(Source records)
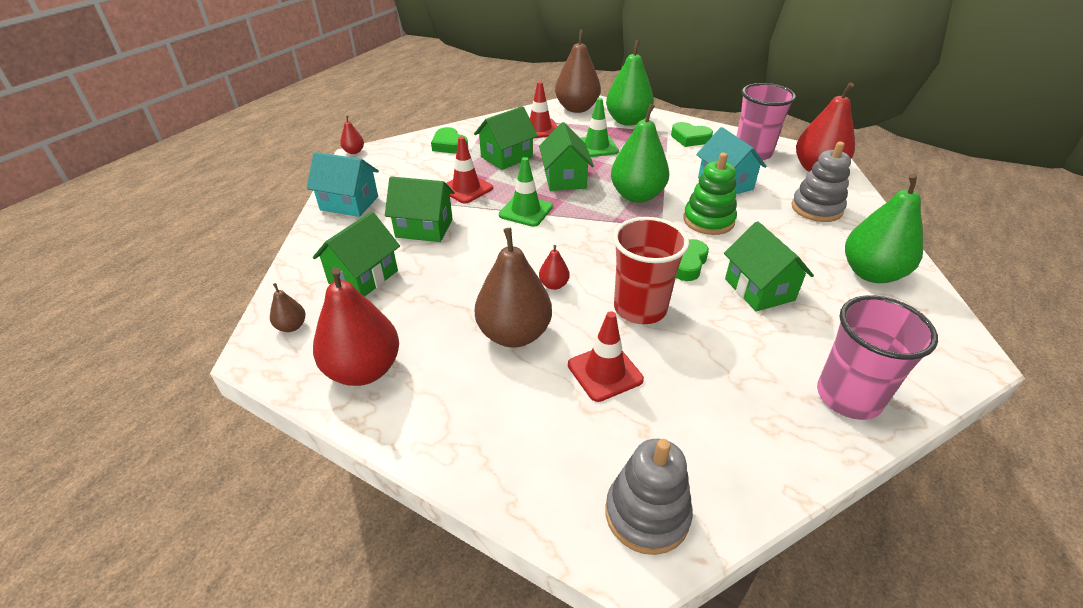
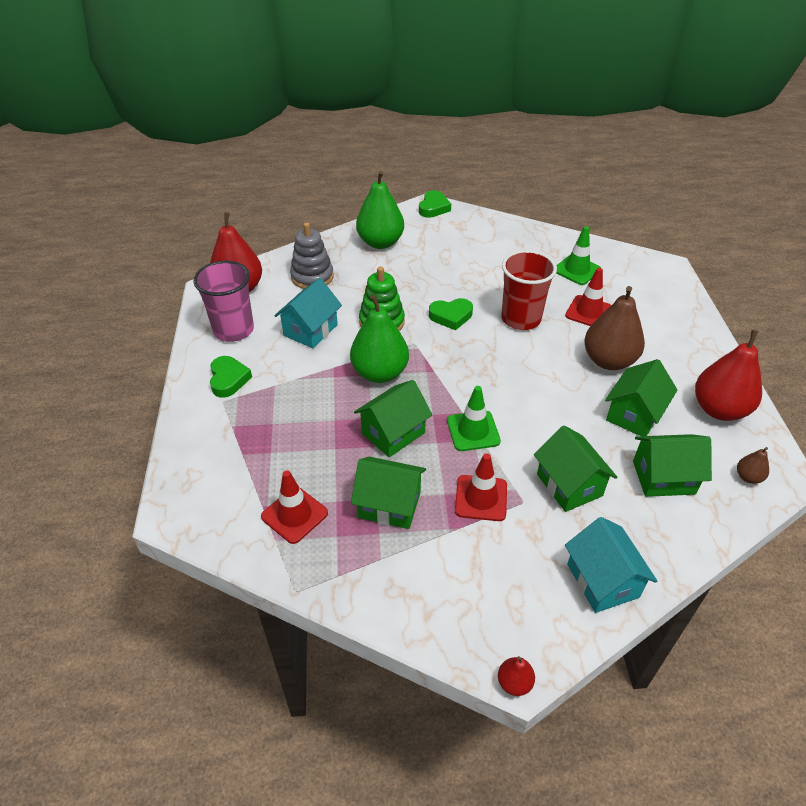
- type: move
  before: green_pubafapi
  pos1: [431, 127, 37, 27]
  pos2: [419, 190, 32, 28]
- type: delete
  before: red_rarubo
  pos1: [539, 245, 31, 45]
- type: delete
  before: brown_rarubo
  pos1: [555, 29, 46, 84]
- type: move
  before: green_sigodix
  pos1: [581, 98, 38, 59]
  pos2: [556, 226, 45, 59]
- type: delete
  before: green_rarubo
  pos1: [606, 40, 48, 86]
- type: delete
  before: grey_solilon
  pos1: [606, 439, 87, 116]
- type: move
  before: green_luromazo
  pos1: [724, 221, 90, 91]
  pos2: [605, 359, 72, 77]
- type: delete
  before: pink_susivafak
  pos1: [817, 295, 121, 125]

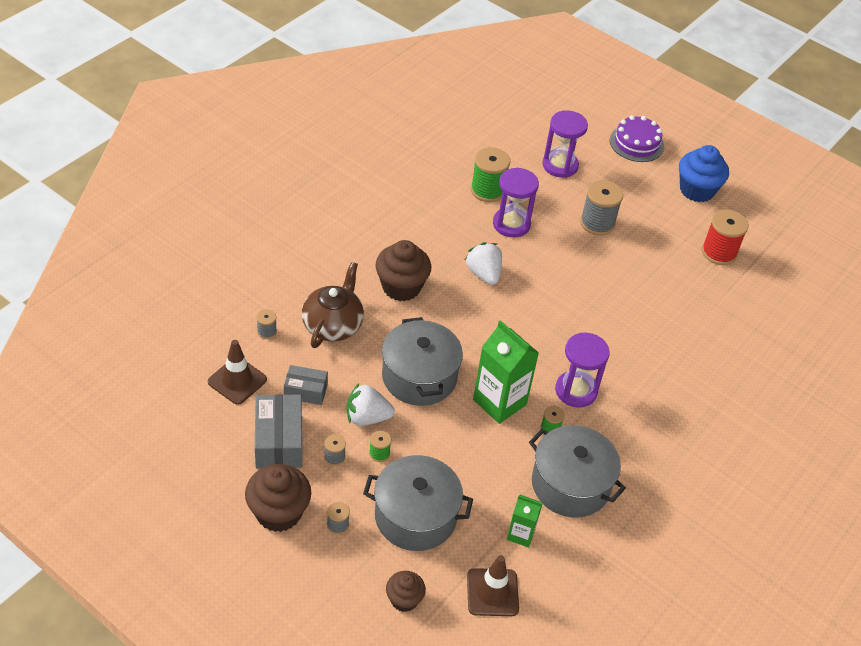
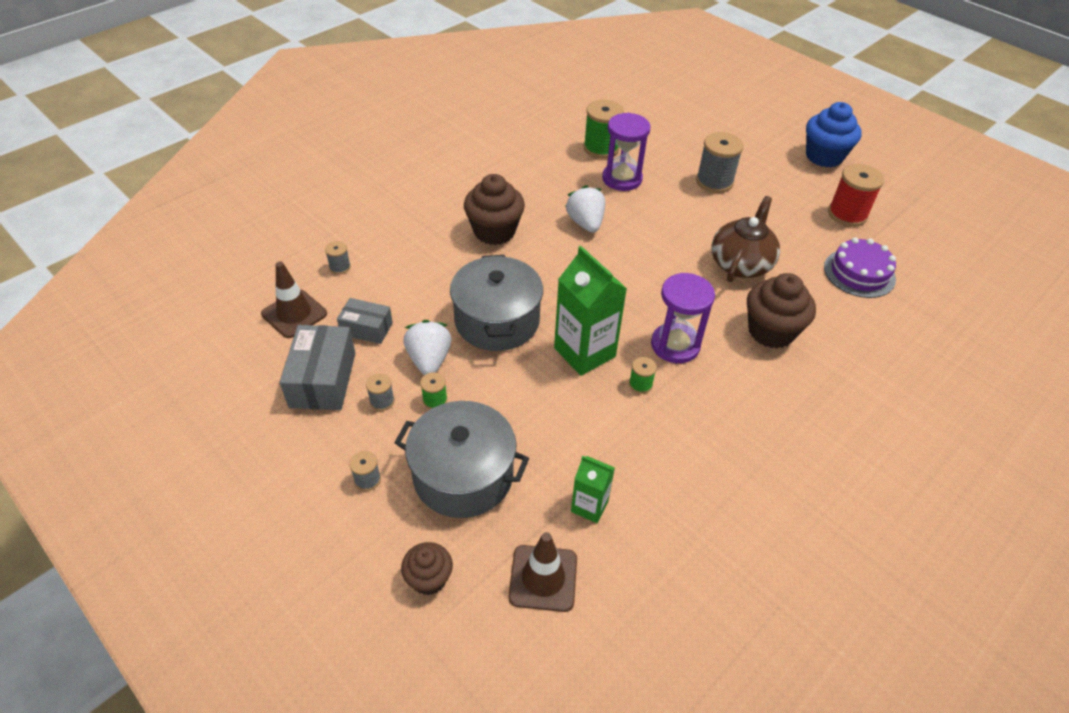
- type: move
  before: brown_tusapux
  pos1: [245, 464, 66, 68]
  pos2: [747, 273, 69, 75]
- type: move
  before: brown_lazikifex
  pos1: [302, 262, 62, 86]
  pos2: [712, 196, 68, 86]
- type: rotate
  before: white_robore
  pos1: [347, 383, 48, 43]
  pos2: [404, 320, 48, 55]
  turn: 75
- type: delete
  before: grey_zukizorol
  pos1: [529, 425, 97, 93]
- type: delete
  before: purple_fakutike
  pos1: [542, 110, 46, 68]
- type: move
  before: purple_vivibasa
  pos1: [610, 115, 54, 47]
  pos2: [824, 237, 72, 61]

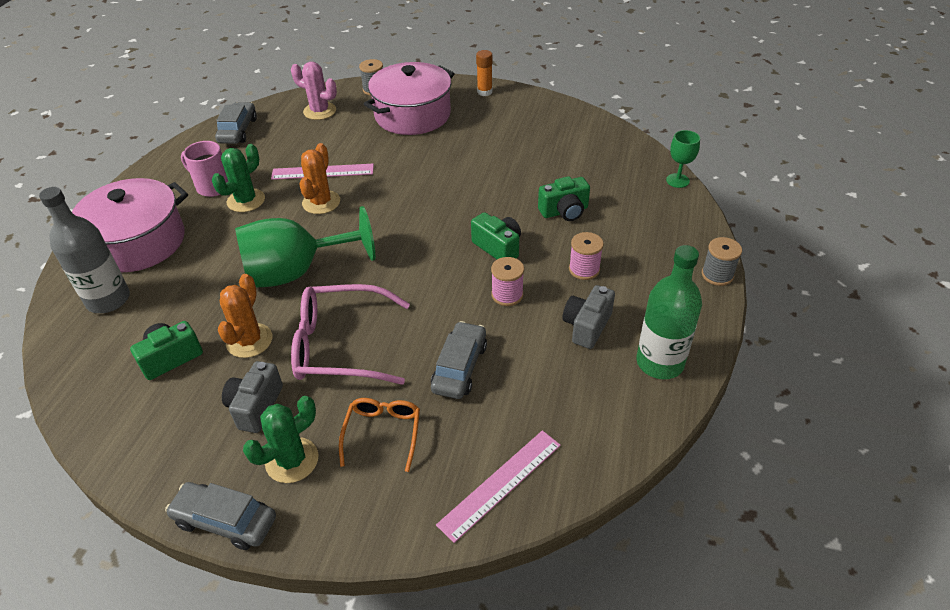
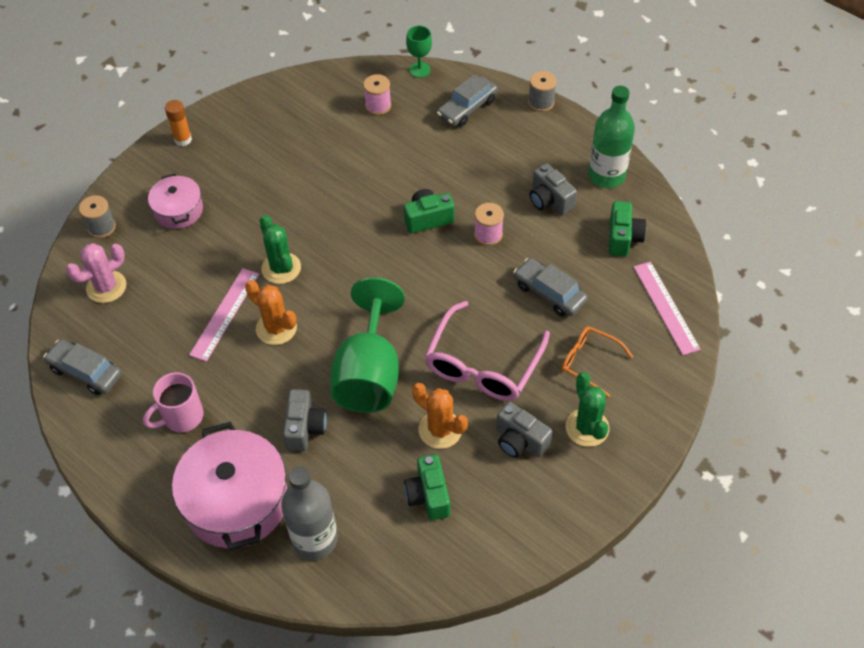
- type: move
  before: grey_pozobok
  pos1: [165, 482, 111, 68]
  pos2: [437, 74, 61, 53]
- type: move
  before: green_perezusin
  pos1: [212, 144, 53, 68]
  pos2: [260, 215, 41, 69]
- type: resize
  before: pink_zukizorol
  pos1: [364, 62, 91, 73]
  pos2: [148, 173, 55, 56]
  scale: 0.56
- type: move
  before: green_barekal
  pos1: [538, 176, 52, 45]
  pos2: [609, 201, 37, 55]
- type: move
  before: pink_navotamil
  pos1: [569, 232, 35, 48]
  pos2: [363, 74, 28, 41]
- type: insert
  after: grey_barekal
  pos2: [283, 389, 44, 62]

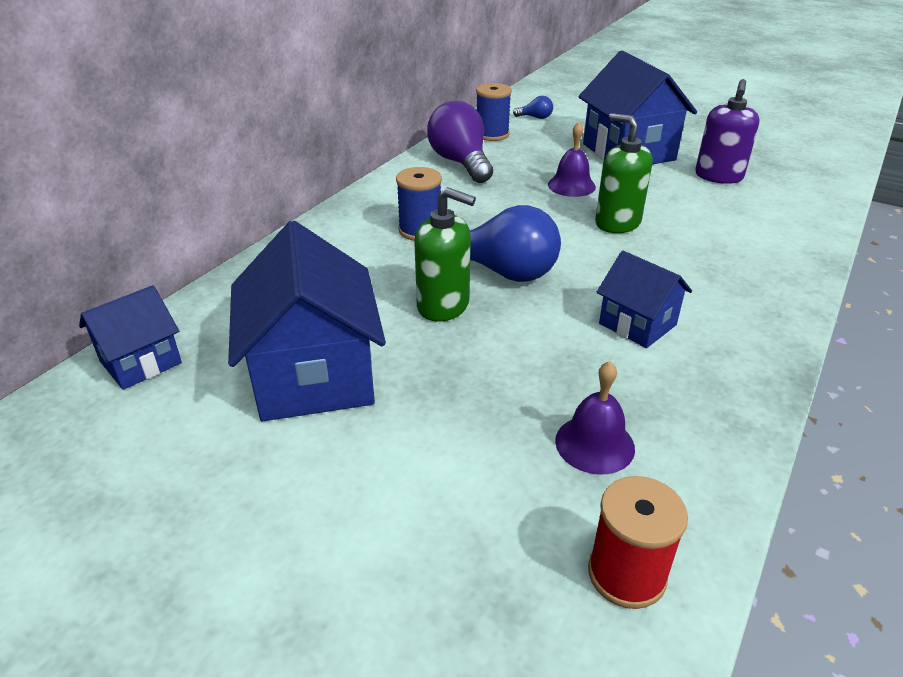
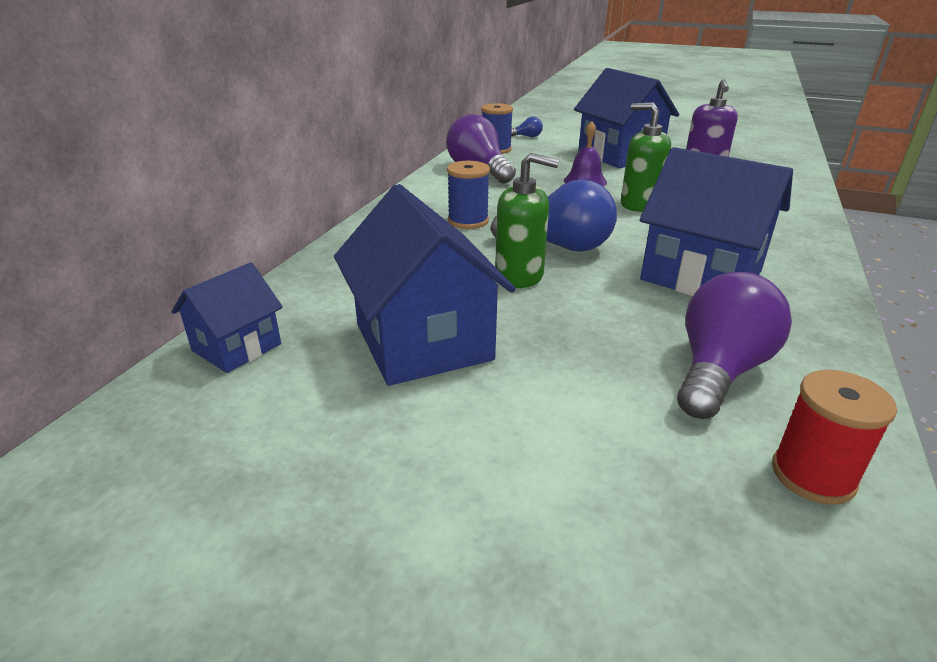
- type: replace
  before: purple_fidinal
  after: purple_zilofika
  pos1: [555, 361, 80, 114]
  pos2: [677, 272, 115, 147]
- type: resize
  before: blue_luromazo
  pos1: [597, 251, 95, 97]
  pos2: [640, 147, 153, 149]
  scale: 1.8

◆ THE PROBLEM: When the line with "pos1: [555, 29, 46, 84]" is reached in the data above, start copying there, and copy each line exactly until the line with "before: pink_susivafak" has been copied; copy nothing else.

◆ EXERCISE SOLUTION:
  pos1: [555, 29, 46, 84]
- type: move
  before: green_sigodix
  pos1: [581, 98, 38, 59]
  pos2: [556, 226, 45, 59]
- type: delete
  before: green_rarubo
  pos1: [606, 40, 48, 86]
- type: delete
  before: grey_solilon
  pos1: [606, 439, 87, 116]
- type: move
  before: green_luromazo
  pos1: [724, 221, 90, 91]
  pos2: [605, 359, 72, 77]
- type: delete
  before: pink_susivafak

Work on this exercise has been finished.